## Prompt
Among the entries below, tally each line in which the word "XNOR" is found, then state the tally alone.

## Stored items
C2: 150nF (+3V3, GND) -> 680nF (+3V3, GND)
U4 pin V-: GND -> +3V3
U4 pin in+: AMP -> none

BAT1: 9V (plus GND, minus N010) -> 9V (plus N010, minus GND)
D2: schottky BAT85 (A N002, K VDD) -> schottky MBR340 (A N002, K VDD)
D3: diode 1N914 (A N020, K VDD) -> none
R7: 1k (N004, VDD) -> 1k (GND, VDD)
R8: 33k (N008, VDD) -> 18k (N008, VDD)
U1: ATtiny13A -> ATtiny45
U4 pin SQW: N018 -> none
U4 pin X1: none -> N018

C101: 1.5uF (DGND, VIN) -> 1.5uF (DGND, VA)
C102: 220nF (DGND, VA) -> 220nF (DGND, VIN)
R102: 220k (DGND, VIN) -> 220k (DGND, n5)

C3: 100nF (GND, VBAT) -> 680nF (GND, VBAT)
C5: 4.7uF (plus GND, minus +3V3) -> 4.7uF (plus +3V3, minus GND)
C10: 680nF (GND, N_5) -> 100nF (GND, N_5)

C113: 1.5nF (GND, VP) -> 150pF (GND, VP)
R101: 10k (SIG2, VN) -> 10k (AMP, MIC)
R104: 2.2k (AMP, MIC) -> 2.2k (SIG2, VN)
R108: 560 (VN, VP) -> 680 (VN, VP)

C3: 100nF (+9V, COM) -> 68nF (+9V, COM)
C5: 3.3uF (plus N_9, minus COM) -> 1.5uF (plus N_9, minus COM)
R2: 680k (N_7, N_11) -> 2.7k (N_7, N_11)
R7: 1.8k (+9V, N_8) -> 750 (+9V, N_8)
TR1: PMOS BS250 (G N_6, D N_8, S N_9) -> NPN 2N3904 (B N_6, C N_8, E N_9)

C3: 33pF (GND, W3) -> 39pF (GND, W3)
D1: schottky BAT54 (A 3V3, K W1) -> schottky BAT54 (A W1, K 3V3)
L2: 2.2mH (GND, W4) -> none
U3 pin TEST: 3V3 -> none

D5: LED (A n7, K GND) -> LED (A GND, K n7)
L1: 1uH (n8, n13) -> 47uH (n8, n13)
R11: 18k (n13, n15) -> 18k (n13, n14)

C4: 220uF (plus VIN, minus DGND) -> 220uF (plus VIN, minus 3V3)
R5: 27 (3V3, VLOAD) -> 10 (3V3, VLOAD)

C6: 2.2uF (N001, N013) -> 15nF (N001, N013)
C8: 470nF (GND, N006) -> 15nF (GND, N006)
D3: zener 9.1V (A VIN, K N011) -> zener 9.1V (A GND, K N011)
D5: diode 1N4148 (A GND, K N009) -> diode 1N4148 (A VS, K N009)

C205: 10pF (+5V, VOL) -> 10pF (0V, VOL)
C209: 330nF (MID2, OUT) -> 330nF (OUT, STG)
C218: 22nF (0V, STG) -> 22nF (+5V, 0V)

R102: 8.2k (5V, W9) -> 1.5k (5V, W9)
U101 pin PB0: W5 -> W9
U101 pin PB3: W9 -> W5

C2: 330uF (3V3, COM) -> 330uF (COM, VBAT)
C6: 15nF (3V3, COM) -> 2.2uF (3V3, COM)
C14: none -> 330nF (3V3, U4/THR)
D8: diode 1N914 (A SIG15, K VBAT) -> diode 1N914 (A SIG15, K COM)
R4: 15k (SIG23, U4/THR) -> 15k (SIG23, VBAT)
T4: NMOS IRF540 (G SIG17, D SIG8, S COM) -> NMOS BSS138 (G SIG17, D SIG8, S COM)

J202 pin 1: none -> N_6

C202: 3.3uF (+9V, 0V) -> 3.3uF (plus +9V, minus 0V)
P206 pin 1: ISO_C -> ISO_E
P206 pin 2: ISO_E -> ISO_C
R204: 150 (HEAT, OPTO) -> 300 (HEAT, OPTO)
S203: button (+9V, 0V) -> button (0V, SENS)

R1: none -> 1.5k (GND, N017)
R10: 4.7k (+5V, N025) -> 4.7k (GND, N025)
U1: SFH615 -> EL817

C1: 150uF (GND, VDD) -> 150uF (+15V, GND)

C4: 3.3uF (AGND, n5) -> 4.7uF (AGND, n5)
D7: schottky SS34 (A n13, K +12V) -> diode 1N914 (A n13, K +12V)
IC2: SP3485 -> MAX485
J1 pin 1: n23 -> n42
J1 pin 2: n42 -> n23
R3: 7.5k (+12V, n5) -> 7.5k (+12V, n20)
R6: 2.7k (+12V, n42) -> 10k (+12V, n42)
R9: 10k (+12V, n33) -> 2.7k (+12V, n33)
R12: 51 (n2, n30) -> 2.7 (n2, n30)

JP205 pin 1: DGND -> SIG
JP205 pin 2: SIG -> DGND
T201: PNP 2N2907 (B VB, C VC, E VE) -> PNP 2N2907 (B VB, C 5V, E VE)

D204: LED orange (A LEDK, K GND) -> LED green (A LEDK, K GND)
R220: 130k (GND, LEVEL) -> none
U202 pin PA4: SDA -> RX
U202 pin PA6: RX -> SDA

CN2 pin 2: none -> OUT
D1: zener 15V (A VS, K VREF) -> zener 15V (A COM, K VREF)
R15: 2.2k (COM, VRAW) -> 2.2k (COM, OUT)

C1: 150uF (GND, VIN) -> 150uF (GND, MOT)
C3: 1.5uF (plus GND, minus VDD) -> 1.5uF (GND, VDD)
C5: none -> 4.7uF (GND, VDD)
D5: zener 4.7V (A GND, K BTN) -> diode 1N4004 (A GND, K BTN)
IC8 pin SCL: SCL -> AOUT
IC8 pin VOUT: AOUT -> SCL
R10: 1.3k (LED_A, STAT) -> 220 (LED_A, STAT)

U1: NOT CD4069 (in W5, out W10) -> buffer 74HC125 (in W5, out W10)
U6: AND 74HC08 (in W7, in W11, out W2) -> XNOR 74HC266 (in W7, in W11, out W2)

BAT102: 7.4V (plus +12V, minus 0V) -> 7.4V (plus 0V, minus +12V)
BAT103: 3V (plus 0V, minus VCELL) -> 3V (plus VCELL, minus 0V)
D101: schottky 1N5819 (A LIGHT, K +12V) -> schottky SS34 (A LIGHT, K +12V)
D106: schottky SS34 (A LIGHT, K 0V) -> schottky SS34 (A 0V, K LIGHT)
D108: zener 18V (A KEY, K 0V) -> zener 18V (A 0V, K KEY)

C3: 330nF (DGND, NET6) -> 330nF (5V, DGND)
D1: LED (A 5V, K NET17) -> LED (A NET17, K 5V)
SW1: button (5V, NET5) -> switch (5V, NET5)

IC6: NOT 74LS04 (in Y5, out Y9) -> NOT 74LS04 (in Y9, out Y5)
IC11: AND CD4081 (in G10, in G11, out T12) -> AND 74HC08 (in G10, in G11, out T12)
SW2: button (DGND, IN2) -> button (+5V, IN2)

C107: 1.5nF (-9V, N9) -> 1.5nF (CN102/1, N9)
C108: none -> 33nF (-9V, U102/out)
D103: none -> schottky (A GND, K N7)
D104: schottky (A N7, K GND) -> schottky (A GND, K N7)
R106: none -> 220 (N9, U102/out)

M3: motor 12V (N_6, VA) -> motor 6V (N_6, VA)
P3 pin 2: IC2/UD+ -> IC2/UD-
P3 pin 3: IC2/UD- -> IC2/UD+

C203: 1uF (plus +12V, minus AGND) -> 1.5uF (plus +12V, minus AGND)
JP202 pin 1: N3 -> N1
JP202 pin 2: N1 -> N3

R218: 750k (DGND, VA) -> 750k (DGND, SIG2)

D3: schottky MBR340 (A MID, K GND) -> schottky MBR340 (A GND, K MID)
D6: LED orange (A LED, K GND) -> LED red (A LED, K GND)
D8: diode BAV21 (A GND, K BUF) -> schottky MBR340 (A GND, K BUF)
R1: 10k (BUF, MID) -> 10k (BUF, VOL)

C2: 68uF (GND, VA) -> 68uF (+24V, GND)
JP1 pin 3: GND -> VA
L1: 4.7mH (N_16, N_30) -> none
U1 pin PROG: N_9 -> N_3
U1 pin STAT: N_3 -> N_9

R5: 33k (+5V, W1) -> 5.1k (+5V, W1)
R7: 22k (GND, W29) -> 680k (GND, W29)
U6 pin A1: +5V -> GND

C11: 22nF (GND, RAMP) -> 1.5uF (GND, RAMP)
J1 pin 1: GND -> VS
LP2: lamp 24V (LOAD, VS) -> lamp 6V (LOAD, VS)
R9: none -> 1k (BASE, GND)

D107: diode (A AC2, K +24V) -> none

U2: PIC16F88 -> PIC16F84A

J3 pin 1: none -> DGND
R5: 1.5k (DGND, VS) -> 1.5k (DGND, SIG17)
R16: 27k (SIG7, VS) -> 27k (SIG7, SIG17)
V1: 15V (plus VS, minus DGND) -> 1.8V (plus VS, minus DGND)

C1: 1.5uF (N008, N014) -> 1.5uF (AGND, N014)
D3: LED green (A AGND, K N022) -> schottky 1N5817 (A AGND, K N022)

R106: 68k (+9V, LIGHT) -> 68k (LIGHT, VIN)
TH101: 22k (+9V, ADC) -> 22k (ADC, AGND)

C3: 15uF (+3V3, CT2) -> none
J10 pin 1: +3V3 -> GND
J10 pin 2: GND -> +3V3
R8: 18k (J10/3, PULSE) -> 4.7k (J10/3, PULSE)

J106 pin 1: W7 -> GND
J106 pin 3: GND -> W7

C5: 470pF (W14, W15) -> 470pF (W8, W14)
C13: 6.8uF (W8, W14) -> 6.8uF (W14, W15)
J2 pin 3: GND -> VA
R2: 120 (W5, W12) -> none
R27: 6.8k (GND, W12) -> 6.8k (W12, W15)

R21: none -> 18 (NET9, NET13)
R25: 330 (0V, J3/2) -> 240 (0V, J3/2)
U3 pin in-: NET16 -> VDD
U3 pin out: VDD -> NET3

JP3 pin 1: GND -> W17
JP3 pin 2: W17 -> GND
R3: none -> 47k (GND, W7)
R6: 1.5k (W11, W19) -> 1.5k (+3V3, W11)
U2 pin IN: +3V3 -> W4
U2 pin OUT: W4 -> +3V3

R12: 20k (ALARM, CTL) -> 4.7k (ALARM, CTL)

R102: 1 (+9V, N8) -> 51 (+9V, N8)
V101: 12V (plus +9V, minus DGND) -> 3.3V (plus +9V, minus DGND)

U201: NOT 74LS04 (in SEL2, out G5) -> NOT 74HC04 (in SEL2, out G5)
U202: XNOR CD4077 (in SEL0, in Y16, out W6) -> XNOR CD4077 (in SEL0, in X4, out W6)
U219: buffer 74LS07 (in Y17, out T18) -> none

## Task response
2